#### Exercise instructions
The answer is to be an exact copy of the lines below running from the line with "Archives: [568,306,600,331] ->" down to the line with "Urgent: [414,305,468,348] ->", both ends included, and nothing more.

#### Records for this exercise

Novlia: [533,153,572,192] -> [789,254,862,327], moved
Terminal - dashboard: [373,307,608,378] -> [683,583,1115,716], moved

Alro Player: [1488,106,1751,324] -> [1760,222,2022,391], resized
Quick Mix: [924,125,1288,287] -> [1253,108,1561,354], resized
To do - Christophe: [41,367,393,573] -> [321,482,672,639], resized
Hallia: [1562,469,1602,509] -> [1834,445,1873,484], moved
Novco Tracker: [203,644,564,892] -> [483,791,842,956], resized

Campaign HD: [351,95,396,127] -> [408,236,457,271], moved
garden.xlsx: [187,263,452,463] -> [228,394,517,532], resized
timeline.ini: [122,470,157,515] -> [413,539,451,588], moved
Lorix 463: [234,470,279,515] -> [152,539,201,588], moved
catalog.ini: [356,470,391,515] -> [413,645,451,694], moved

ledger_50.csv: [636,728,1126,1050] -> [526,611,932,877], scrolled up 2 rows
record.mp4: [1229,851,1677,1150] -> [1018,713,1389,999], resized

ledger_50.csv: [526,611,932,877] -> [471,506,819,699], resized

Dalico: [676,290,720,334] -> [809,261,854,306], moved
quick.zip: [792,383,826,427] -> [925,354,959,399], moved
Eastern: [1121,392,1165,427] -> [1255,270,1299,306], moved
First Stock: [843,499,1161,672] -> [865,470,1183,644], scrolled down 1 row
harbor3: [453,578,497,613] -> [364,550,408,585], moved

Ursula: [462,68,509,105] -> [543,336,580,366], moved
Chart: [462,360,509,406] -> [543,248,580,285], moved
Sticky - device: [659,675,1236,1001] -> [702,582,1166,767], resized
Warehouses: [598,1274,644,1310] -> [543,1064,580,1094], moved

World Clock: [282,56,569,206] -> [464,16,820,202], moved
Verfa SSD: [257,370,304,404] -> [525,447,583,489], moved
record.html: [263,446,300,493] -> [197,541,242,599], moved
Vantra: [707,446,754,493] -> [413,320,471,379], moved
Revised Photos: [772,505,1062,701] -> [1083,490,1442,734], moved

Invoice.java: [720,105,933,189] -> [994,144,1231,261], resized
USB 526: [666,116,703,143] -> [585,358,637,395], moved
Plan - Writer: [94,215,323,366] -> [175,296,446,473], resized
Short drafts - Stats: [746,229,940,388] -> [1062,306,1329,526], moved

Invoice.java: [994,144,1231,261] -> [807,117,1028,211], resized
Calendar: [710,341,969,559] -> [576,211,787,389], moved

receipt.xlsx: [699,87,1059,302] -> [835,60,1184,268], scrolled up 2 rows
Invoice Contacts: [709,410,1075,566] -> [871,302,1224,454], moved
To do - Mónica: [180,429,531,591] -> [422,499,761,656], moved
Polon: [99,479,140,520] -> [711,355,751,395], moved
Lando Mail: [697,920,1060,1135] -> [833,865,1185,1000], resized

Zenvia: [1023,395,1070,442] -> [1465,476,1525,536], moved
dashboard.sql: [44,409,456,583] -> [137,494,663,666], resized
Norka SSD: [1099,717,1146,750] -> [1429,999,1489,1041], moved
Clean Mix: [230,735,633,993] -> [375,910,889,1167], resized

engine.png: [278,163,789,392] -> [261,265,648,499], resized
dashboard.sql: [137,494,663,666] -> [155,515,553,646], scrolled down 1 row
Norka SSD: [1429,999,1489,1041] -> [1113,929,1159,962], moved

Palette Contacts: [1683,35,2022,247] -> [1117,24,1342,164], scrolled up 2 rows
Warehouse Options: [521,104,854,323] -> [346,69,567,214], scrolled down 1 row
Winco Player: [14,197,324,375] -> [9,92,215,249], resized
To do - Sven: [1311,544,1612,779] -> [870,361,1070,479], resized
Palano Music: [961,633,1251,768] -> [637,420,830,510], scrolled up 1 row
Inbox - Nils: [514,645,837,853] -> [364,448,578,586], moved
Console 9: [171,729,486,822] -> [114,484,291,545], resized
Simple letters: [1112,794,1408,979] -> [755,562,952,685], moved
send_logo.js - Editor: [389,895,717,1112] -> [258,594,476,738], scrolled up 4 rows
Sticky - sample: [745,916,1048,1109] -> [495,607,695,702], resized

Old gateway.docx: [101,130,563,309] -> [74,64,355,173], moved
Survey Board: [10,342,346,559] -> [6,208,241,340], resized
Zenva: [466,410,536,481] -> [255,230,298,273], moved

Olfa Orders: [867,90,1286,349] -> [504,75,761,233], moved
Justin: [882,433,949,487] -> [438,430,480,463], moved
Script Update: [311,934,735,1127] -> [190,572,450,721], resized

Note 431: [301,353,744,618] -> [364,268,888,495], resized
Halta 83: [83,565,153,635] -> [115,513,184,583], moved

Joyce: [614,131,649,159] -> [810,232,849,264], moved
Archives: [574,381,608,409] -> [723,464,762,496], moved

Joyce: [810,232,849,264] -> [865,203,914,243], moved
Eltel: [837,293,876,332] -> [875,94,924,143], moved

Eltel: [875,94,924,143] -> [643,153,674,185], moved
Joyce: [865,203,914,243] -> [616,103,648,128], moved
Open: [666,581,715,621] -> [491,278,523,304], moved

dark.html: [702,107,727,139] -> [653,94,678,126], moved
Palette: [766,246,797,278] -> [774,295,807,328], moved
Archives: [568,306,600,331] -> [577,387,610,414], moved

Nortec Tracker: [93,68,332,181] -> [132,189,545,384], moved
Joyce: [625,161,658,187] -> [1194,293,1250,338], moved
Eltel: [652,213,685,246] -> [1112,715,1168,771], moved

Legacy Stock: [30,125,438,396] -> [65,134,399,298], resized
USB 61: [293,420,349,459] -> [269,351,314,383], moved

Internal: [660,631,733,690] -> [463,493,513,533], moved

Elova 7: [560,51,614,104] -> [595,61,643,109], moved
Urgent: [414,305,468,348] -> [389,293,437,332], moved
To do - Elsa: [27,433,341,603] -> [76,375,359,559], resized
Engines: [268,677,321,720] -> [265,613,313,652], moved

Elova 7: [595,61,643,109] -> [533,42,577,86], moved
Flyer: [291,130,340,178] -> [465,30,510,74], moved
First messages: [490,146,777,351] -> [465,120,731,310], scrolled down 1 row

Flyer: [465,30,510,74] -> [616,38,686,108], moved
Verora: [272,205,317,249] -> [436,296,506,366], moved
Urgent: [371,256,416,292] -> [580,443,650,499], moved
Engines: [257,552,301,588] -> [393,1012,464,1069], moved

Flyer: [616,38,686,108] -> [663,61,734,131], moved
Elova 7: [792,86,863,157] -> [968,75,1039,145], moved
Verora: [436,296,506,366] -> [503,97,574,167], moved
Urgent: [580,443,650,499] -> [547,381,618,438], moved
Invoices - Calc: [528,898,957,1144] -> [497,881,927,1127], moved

#### Response area
Archives: [568,306,600,331] -> [577,387,610,414], moved

Nortec Tracker: [93,68,332,181] -> [132,189,545,384], moved
Joyce: [625,161,658,187] -> [1194,293,1250,338], moved
Eltel: [652,213,685,246] -> [1112,715,1168,771], moved

Legacy Stock: [30,125,438,396] -> [65,134,399,298], resized
USB 61: [293,420,349,459] -> [269,351,314,383], moved

Internal: [660,631,733,690] -> [463,493,513,533], moved

Elova 7: [560,51,614,104] -> [595,61,643,109], moved
Urgent: [414,305,468,348] -> [389,293,437,332], moved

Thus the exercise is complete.